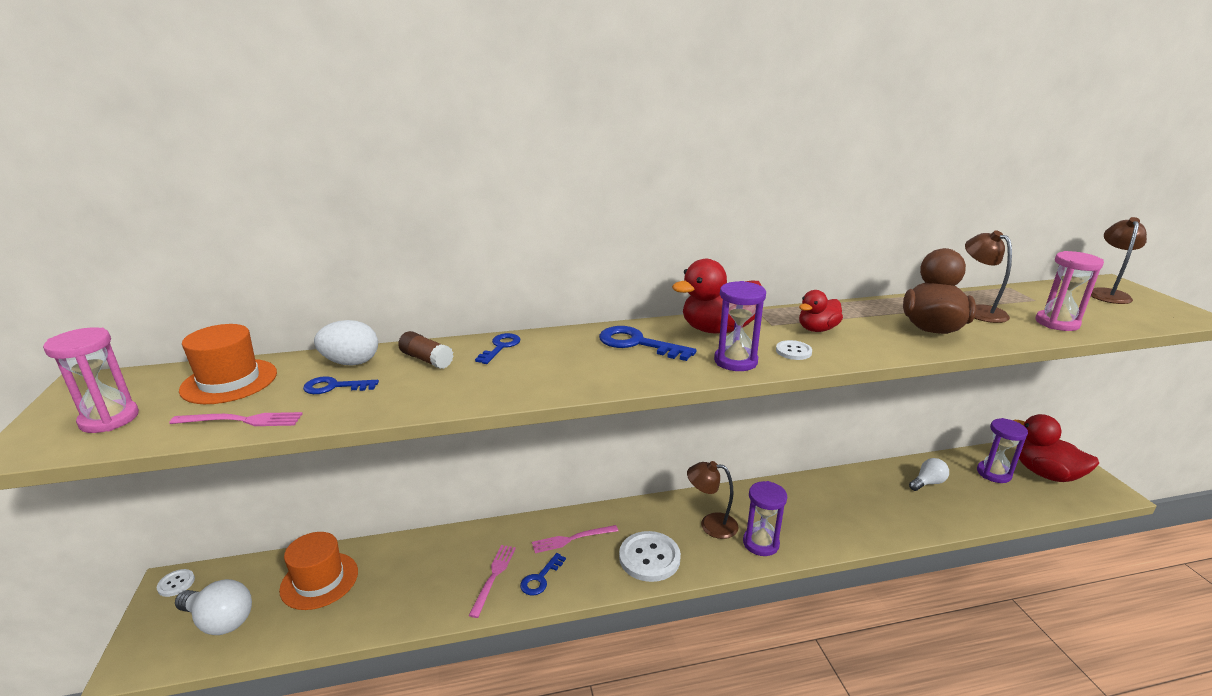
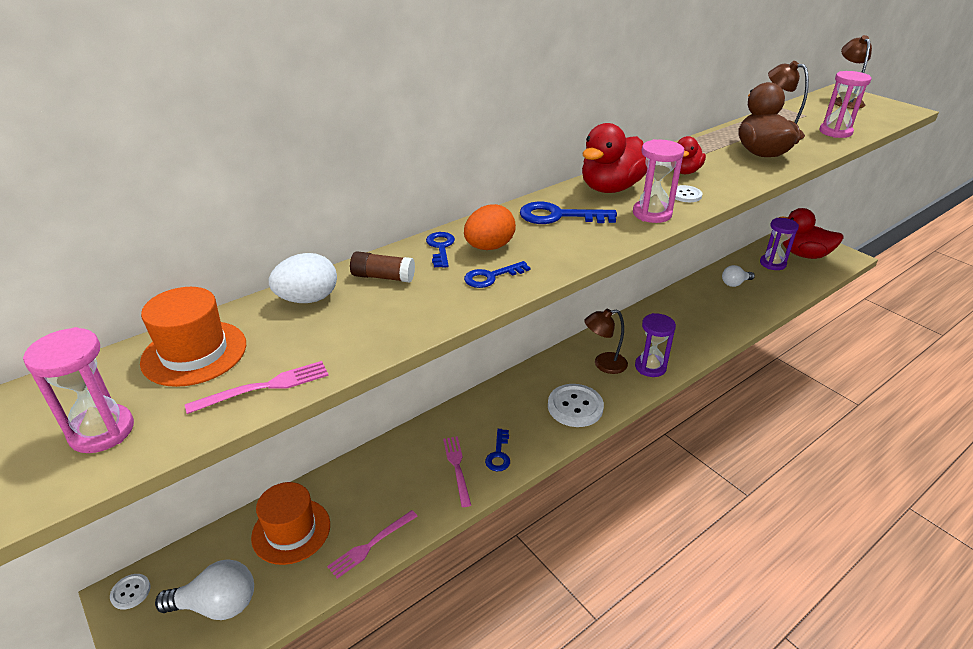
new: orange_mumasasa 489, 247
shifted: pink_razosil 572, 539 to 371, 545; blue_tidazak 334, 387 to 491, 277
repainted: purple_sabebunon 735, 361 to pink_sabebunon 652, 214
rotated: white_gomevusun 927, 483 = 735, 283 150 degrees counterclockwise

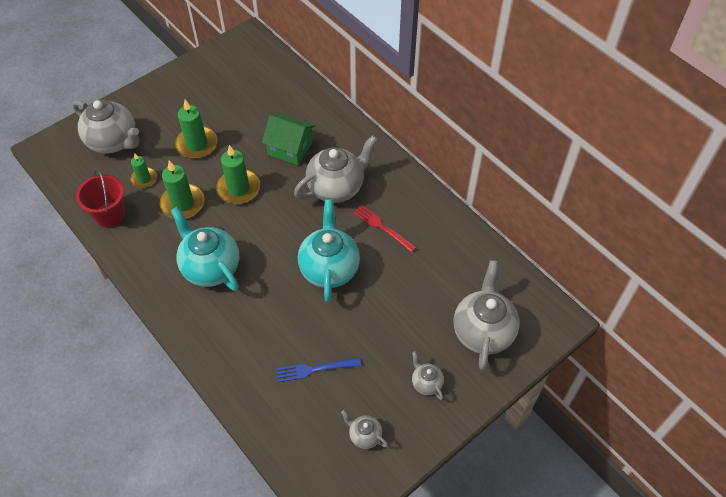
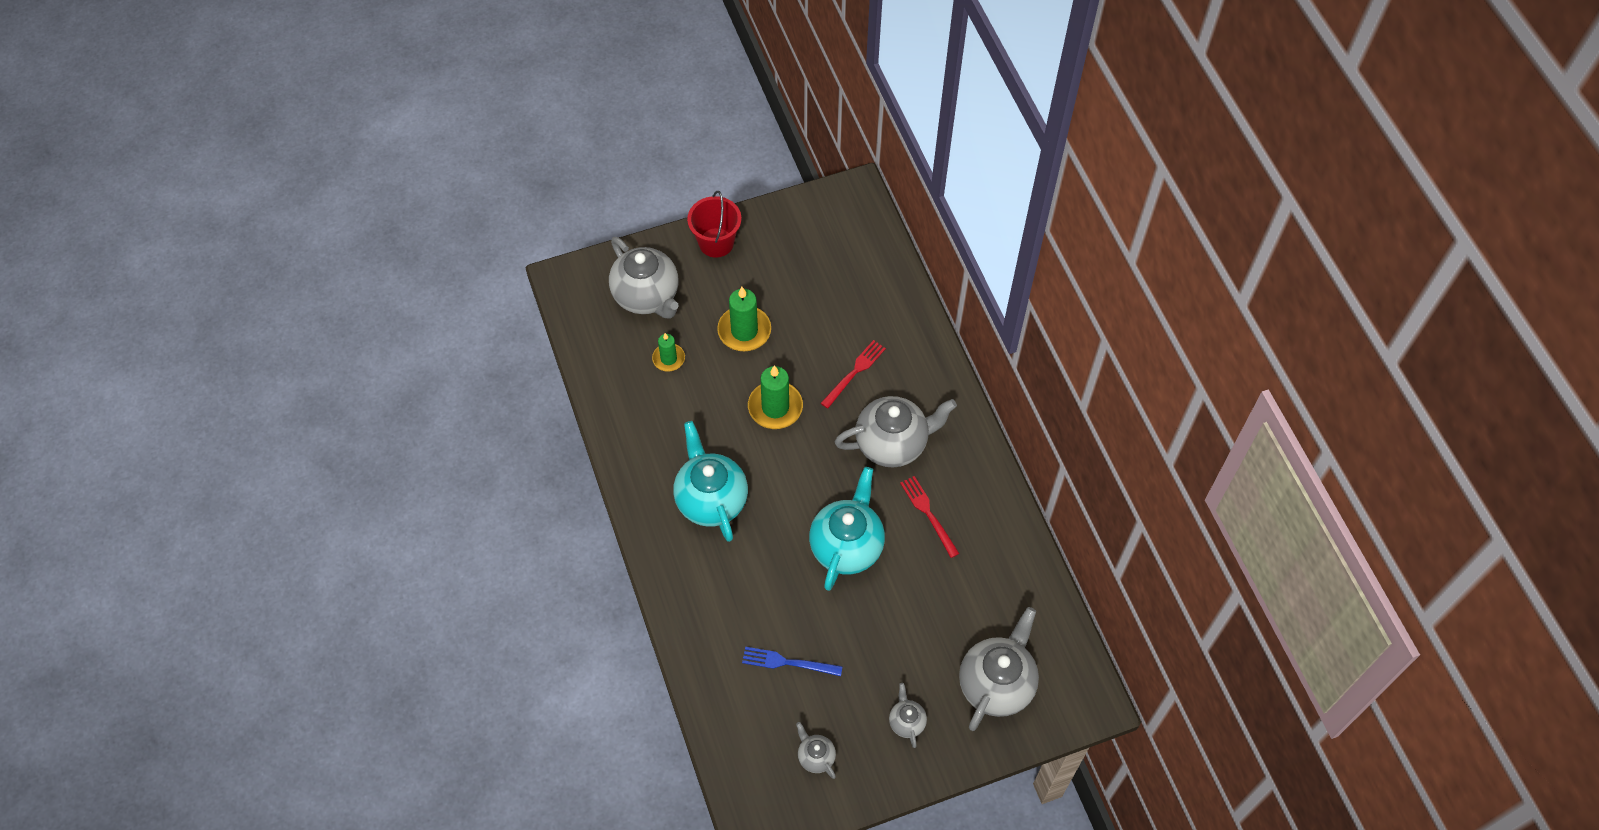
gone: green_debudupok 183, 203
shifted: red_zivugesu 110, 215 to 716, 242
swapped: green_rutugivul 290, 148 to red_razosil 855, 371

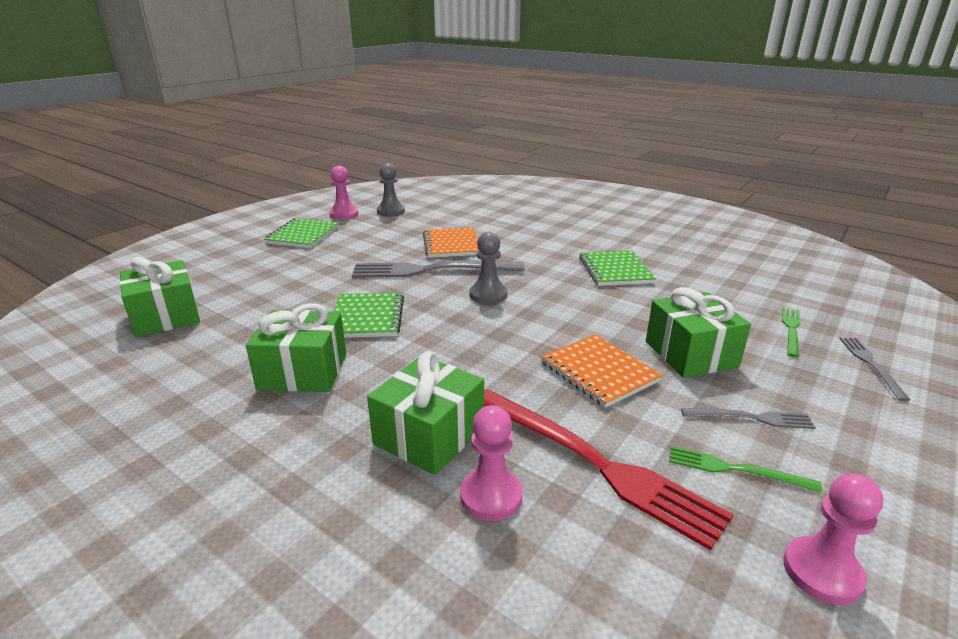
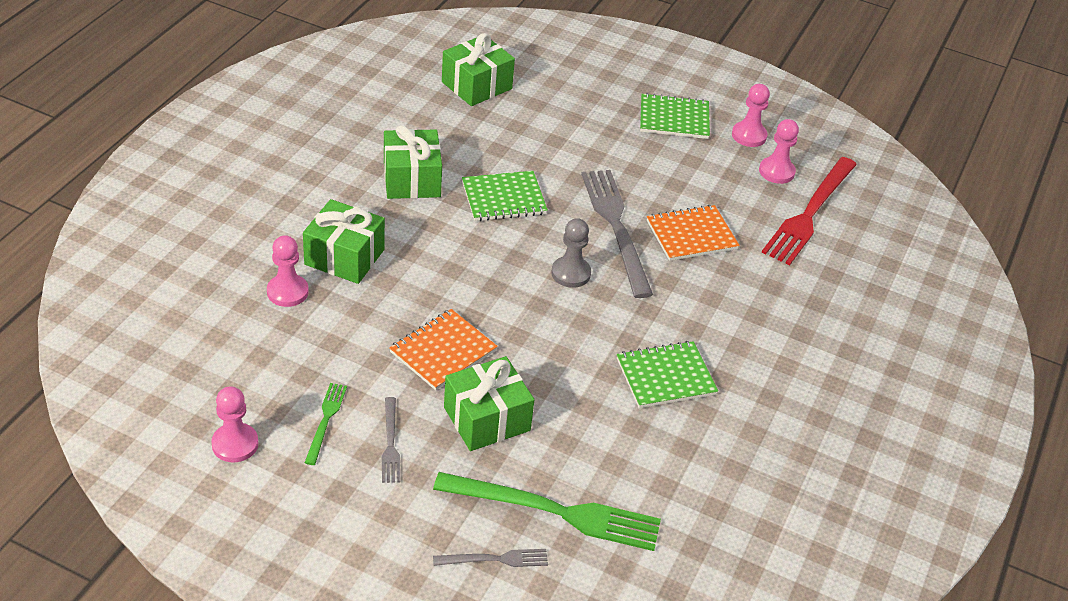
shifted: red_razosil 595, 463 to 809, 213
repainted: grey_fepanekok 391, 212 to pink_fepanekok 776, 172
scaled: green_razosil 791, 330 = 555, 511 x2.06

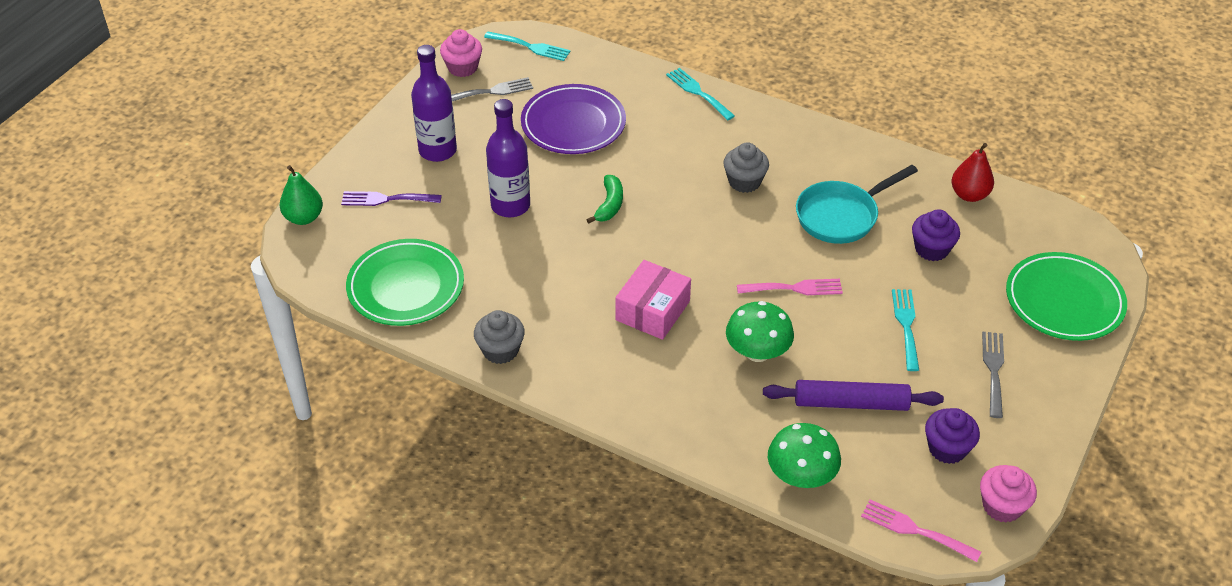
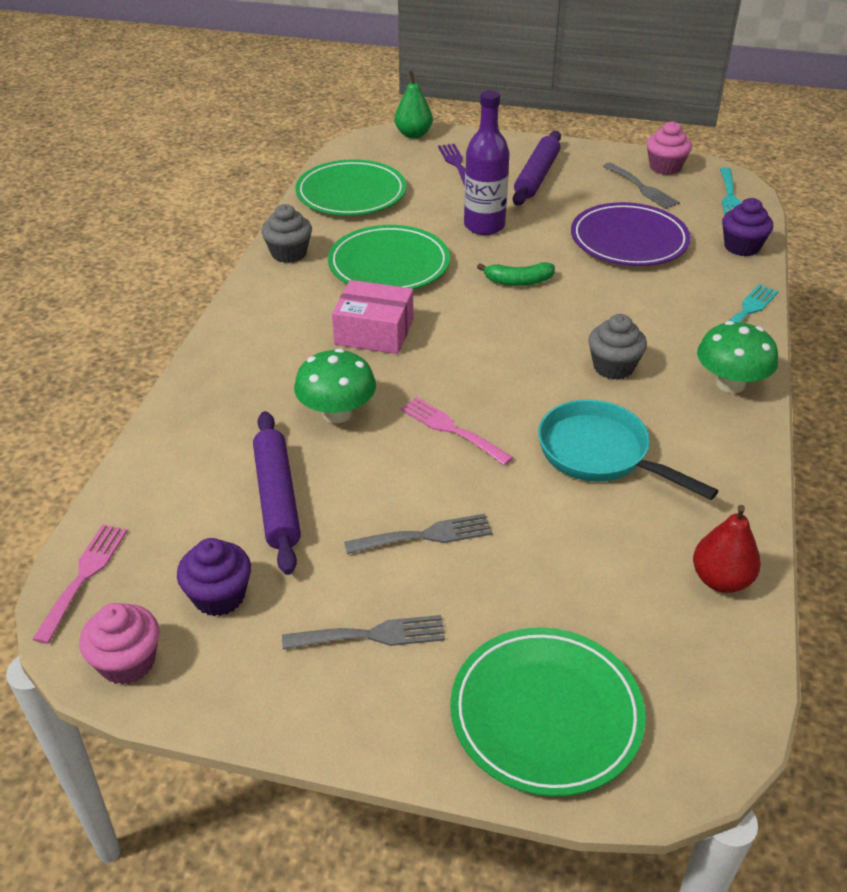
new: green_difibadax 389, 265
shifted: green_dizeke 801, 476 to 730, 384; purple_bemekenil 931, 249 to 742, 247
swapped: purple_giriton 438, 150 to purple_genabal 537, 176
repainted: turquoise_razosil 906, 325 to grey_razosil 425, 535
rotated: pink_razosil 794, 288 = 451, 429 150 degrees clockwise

Exercise aim:
Reproduce each line above exactly, but not a single picture.

The completed task:
new: orange_mumasasa 489, 247
shifted: pink_razosil 572, 539 to 371, 545; blue_tidazak 334, 387 to 491, 277
repainted: purple_sabebunon 735, 361 to pink_sabebunon 652, 214
rotated: white_gomevusun 927, 483 = 735, 283 150 degrees counterclockwise

gone: green_debudupok 183, 203
shifted: red_zivugesu 110, 215 to 716, 242
swapped: green_rutugivul 290, 148 to red_razosil 855, 371

shifted: red_razosil 595, 463 to 809, 213
repainted: grey_fepanekok 391, 212 to pink_fepanekok 776, 172
scaled: green_razosil 791, 330 = 555, 511 x2.06

new: green_difibadax 389, 265
shifted: green_dizeke 801, 476 to 730, 384; purple_bemekenil 931, 249 to 742, 247
swapped: purple_giriton 438, 150 to purple_genabal 537, 176
repainted: turquoise_razosil 906, 325 to grey_razosil 425, 535
rotated: pink_razosil 794, 288 = 451, 429 150 degrees clockwise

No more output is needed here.